- DATA PROVIDED -
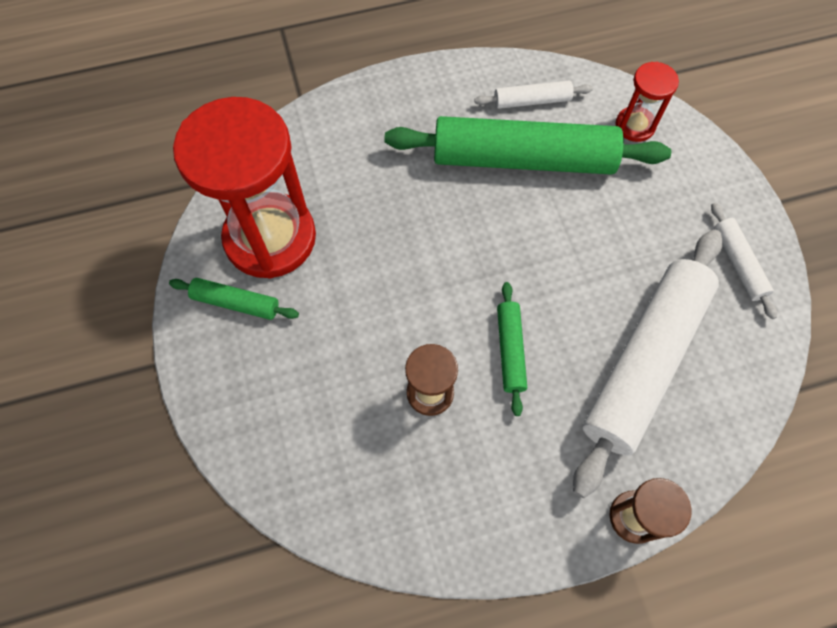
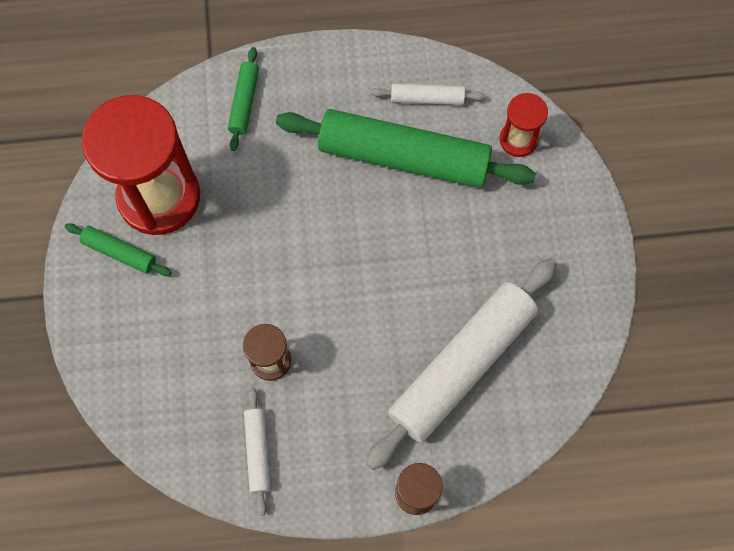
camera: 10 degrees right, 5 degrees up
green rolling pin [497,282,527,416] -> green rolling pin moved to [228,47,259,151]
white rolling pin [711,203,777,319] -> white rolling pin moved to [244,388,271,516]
* * *
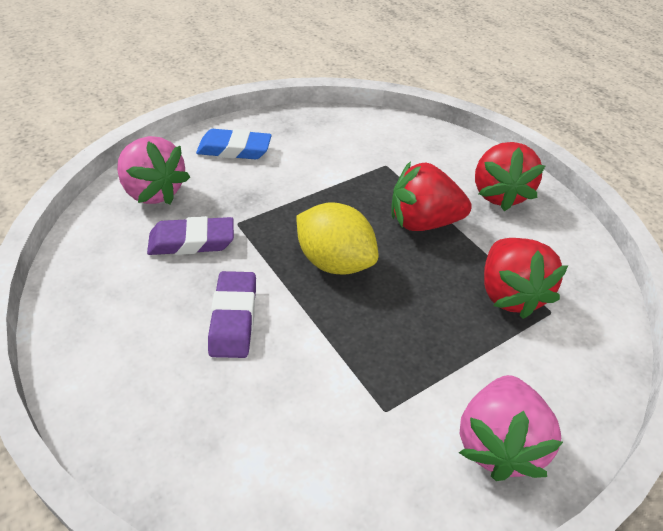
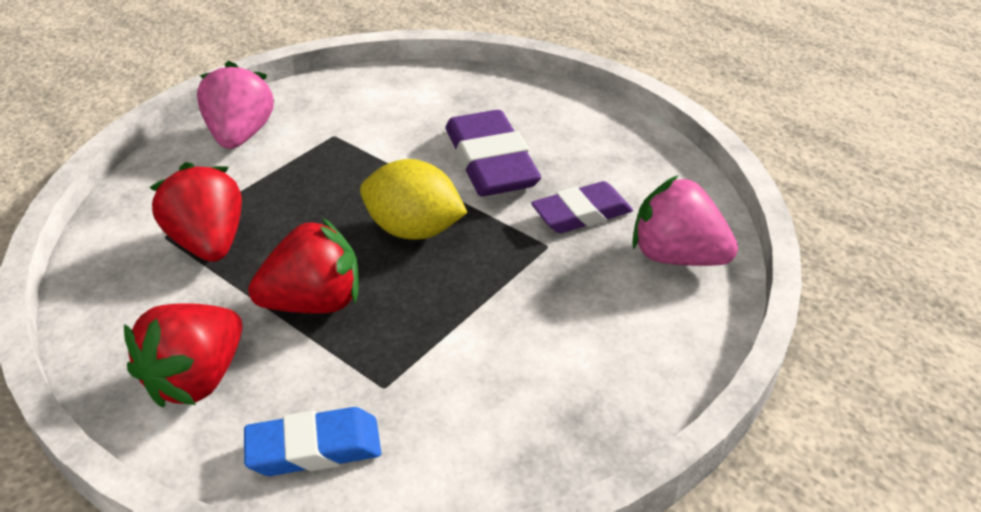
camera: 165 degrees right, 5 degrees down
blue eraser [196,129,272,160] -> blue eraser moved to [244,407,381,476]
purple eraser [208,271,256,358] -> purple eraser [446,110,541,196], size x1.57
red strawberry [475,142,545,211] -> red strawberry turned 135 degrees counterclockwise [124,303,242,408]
---
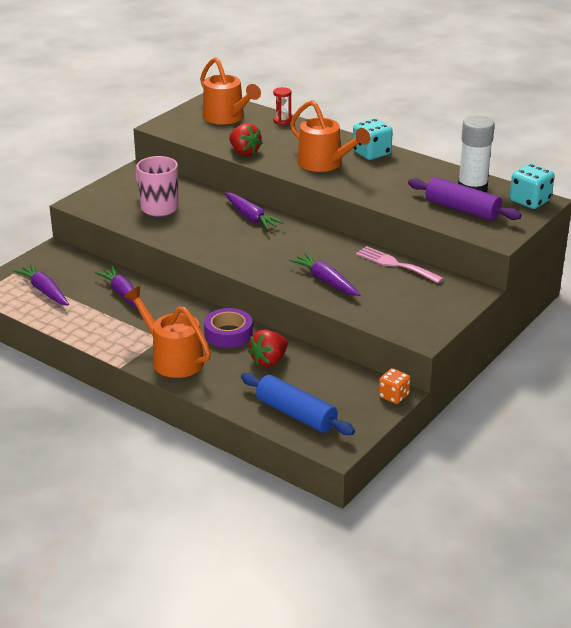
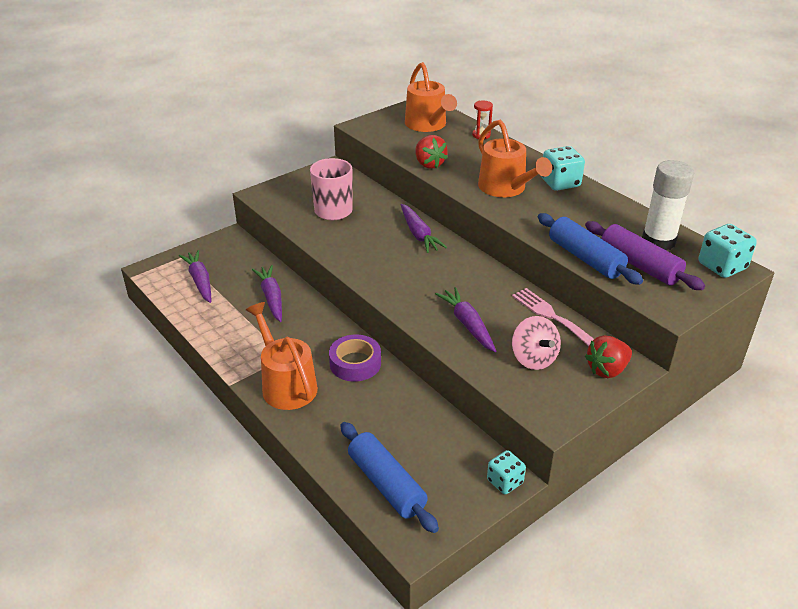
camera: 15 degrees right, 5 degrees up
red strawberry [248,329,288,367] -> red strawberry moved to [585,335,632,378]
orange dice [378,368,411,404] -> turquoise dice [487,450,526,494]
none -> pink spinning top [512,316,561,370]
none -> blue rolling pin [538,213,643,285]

- ASSIGNMENT -
Lines that contain "blue" are to be copied from the records above.

- RESULT FOR THIS EXERCISE -
blue eraser [196,129,272,160] -> blue eraser moved to [244,407,381,476]
none -> blue rolling pin [538,213,643,285]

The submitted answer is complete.